Find the line containing "Q1: NMOS AO3400" in the data below, then output that line and each one after it exactly, with nothing else.
*** Opening of Material provided ***
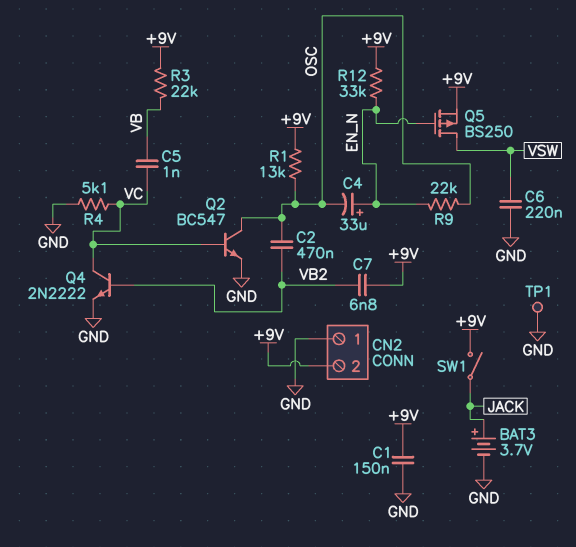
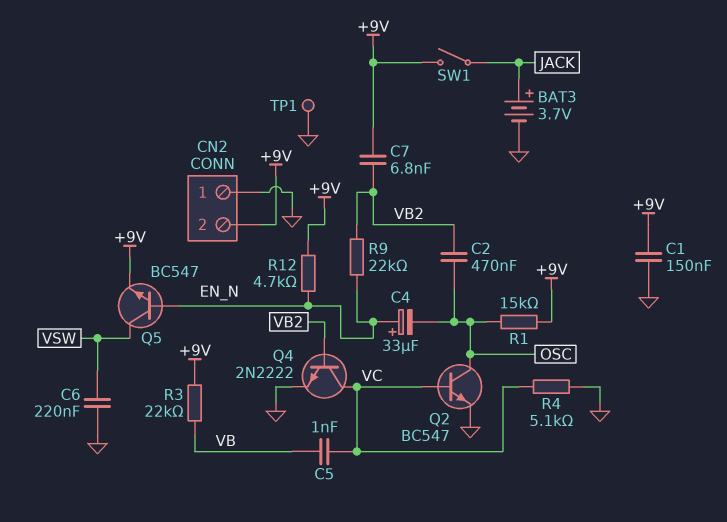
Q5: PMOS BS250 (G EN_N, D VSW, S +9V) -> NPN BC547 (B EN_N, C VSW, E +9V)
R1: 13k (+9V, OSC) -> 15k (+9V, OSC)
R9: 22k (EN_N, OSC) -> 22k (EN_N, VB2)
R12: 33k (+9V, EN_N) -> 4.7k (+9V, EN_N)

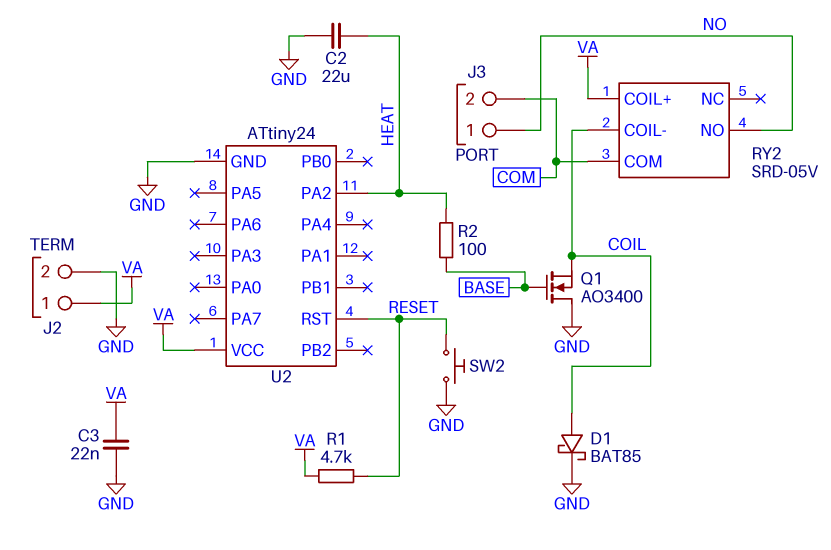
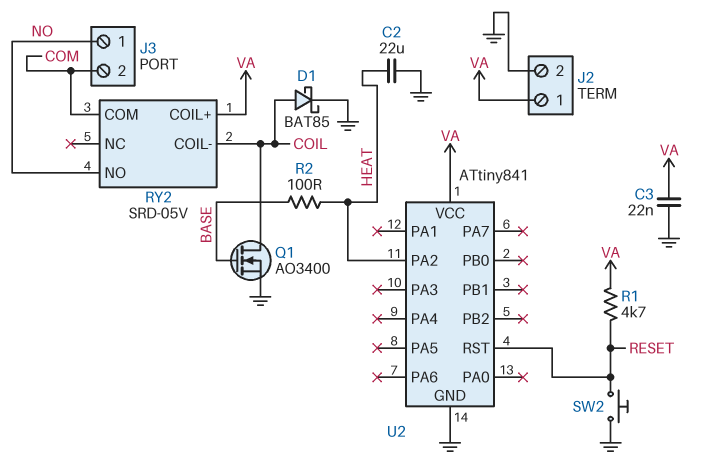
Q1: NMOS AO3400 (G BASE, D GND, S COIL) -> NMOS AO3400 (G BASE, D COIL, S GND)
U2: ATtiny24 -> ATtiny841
*** Close of Material provided ***
**Answer section:**
Q1: NMOS AO3400 (G BASE, D GND, S COIL) -> NMOS AO3400 (G BASE, D COIL, S GND)
U2: ATtiny24 -> ATtiny841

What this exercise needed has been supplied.